▸ YOUR INSTRUCTIONS:
Find the line containing "camera: 50 degrees left, 5 degrees down" in the records below. Copy exactly that line and each one after it, ending at the line containing "yellow jar [396,180,442,244]", and nothing more.

▸ SOURCE MATERIAL:
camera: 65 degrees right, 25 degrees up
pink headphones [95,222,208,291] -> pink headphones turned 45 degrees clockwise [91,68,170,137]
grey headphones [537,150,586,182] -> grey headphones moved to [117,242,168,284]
---
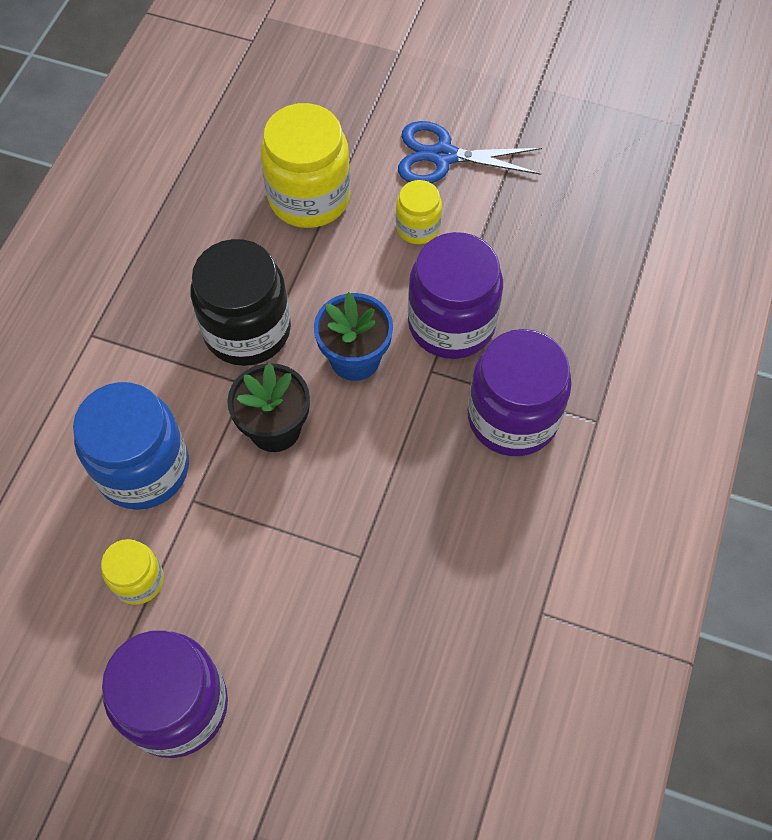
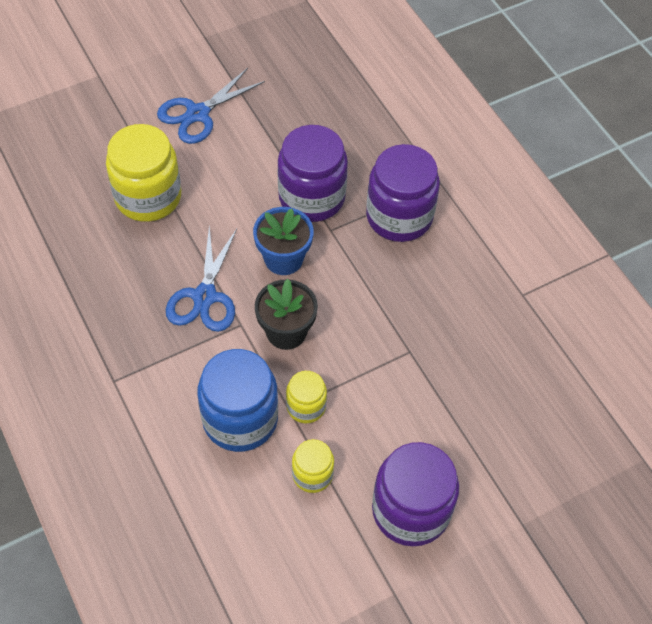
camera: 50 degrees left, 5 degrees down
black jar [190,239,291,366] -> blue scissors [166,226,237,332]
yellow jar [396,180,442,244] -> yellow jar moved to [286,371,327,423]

▸ RESPONSE FOR THIS EXERCISE:
camera: 50 degrees left, 5 degrees down
black jar [190,239,291,366] -> blue scissors [166,226,237,332]
yellow jar [396,180,442,244] -> yellow jar moved to [286,371,327,423]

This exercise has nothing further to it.